Task details:
Of all the lines below, return only those starting with the line holding "(199, 122) = (345, 202): red" and going on through the line holding "(259, 144) = (424, 201): red", exactly as written.

** Dataset extract follows **

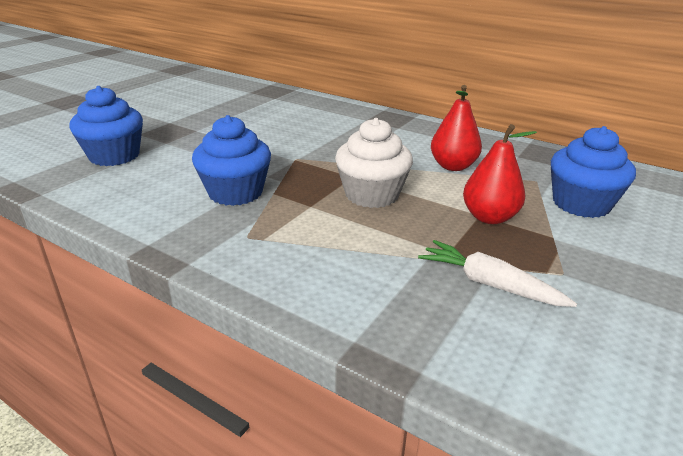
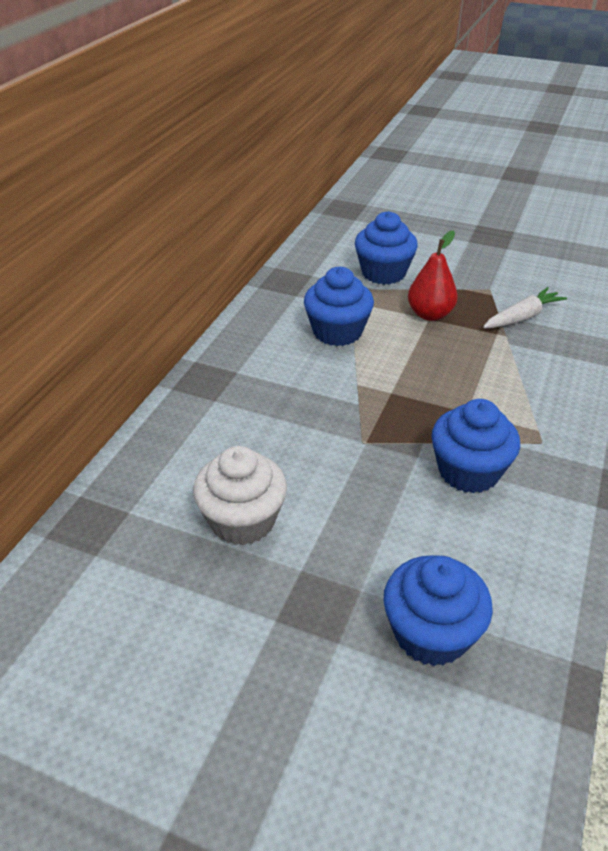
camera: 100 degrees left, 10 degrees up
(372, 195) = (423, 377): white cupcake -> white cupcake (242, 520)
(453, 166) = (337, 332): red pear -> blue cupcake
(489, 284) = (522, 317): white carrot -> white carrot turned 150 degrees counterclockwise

** End of Dataset extract **
** Dataset extract follows **

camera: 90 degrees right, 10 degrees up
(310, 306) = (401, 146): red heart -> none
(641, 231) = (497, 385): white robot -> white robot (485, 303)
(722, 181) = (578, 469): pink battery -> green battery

** End of Dataset extract **
** Dataset extract follows **

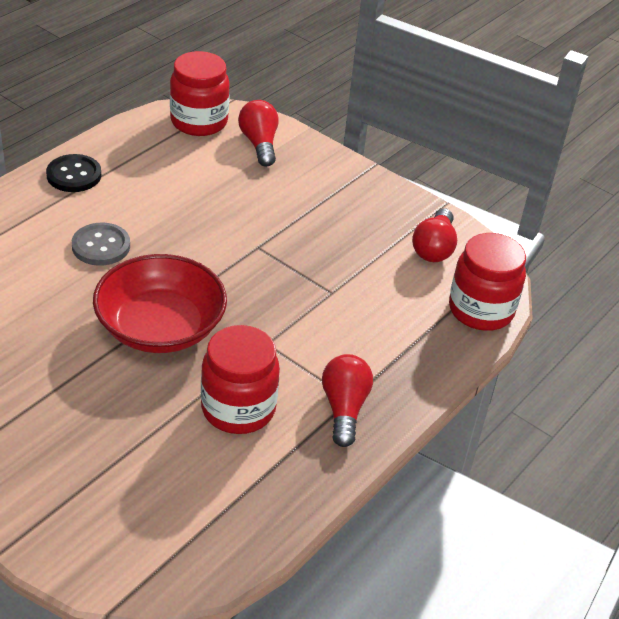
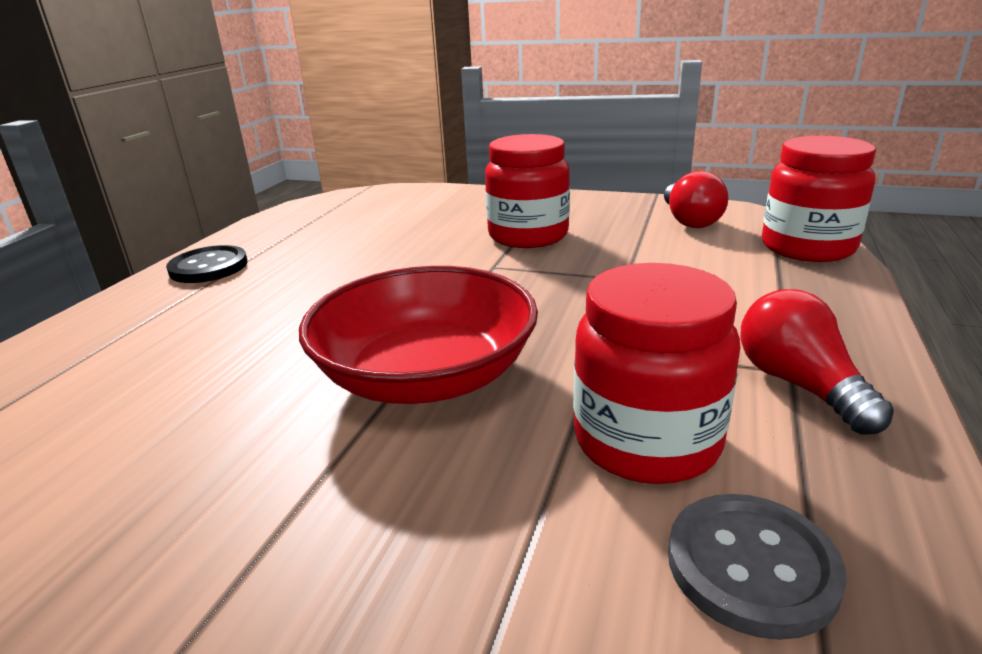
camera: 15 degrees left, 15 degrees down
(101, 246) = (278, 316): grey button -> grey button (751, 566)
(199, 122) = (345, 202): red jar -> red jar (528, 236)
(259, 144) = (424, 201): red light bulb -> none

** End of Dataset extract **

Solution for this task:
(199, 122) = (345, 202): red jar -> red jar (528, 236)
(259, 144) = (424, 201): red light bulb -> none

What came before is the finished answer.